BEGIN Excerpted data

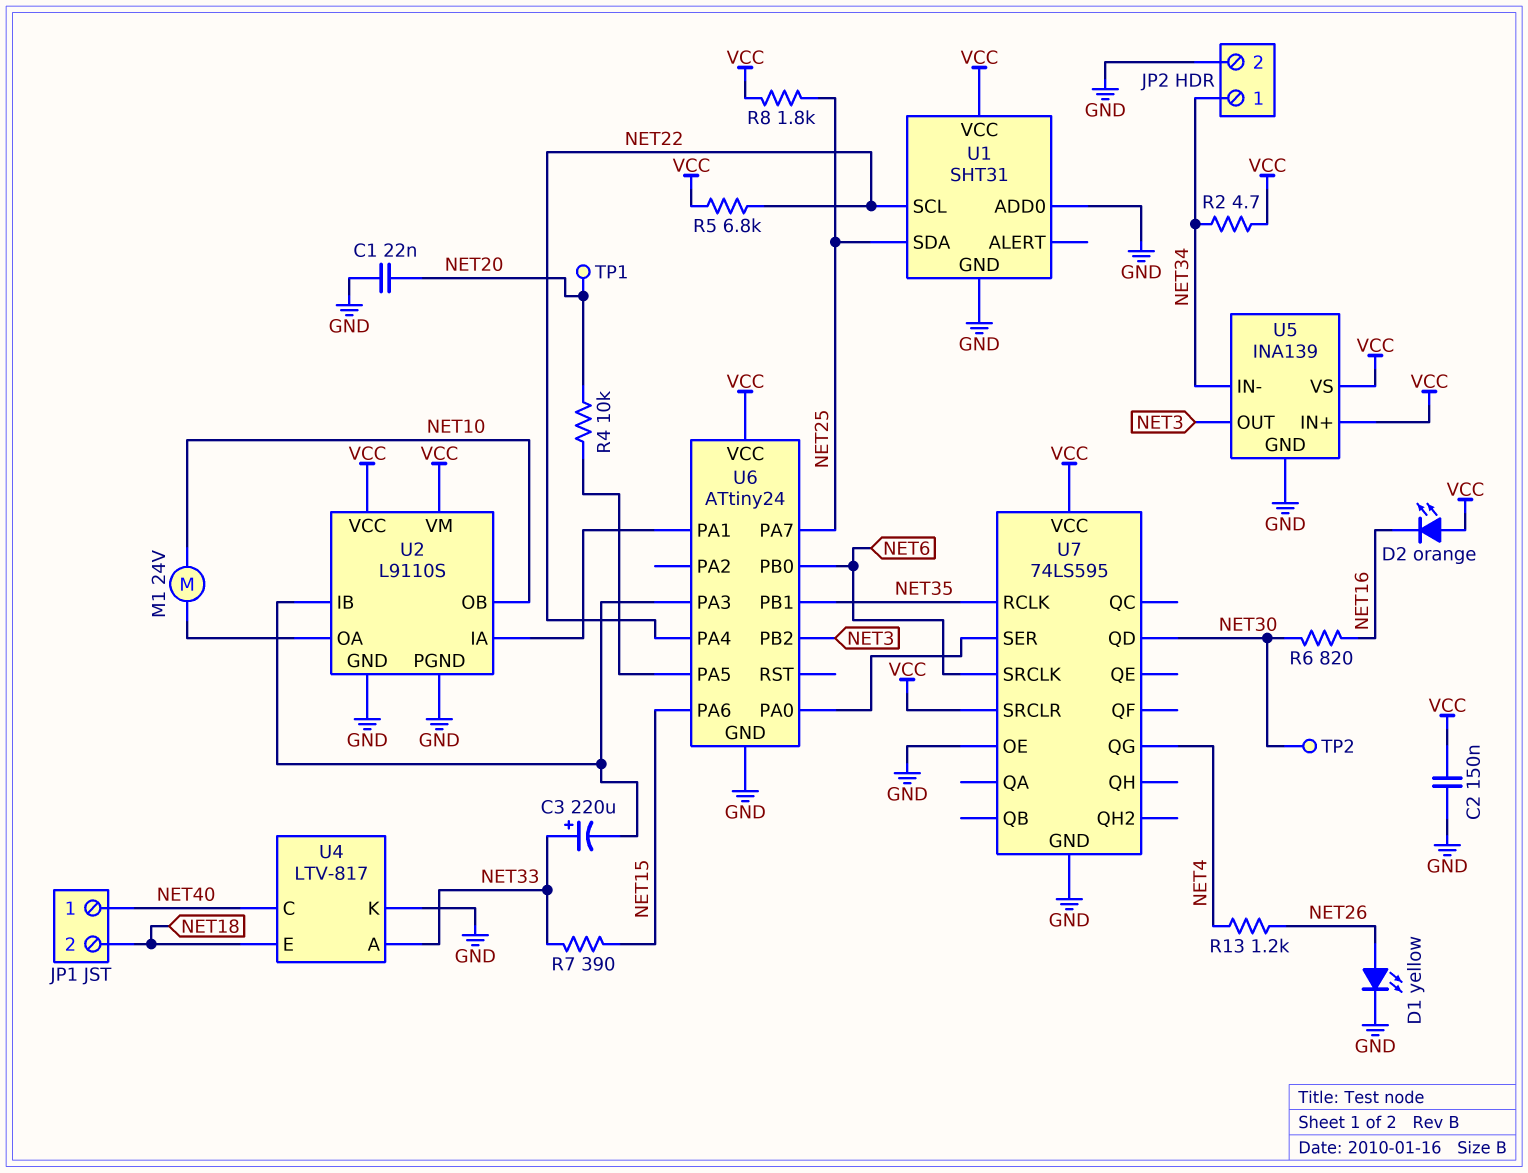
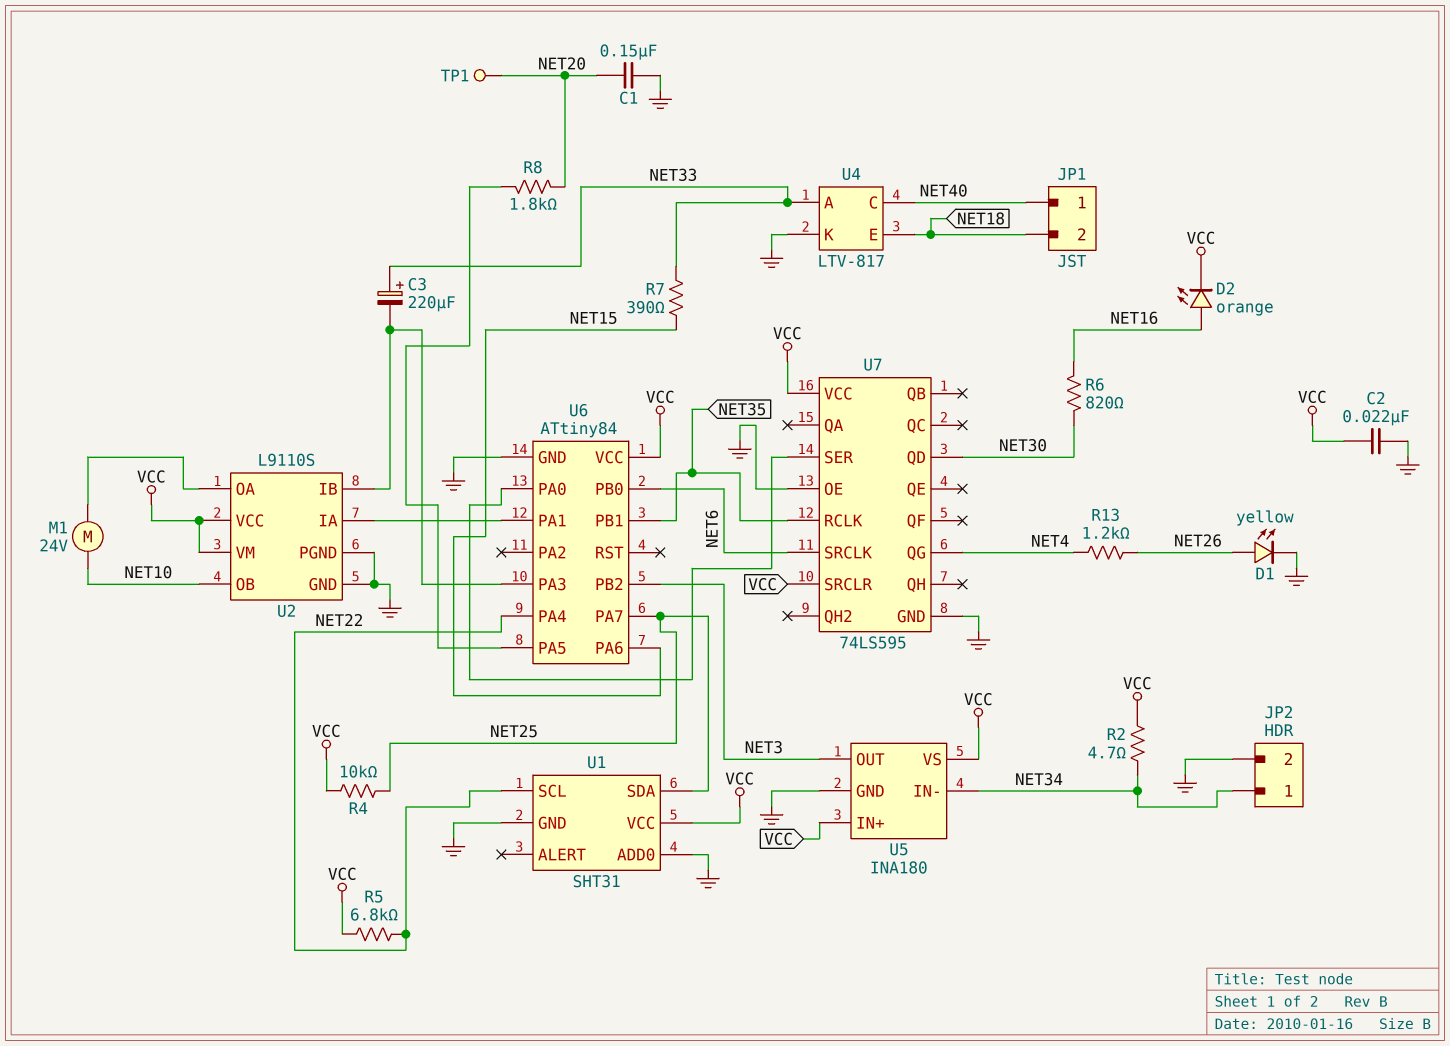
C1: 22nF (GND, NET20) -> 150nF (GND, NET20)
C2: 150nF (GND, VCC) -> 22nF (GND, VCC)
D2: LED orange (A VCC, K NET16) -> LED orange (A NET16, K VCC)
R4: 10k (NET20, U6/PA5) -> 10k (NET25, VCC)
R8: 1.8k (NET25, VCC) -> 1.8k (NET20, U6/PA5)
TP2: test point (NET30) -> none
U5: INA139 -> INA180
U6: ATtiny24 -> ATtiny84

END Excerpted data

* [Requirement]
Without the pictures, reproduce the entries exactly.

* [Your solution]
C1: 22nF (GND, NET20) -> 150nF (GND, NET20)
C2: 150nF (GND, VCC) -> 22nF (GND, VCC)
D2: LED orange (A VCC, K NET16) -> LED orange (A NET16, K VCC)
R4: 10k (NET20, U6/PA5) -> 10k (NET25, VCC)
R8: 1.8k (NET25, VCC) -> 1.8k (NET20, U6/PA5)
TP2: test point (NET30) -> none
U5: INA139 -> INA180
U6: ATtiny24 -> ATtiny84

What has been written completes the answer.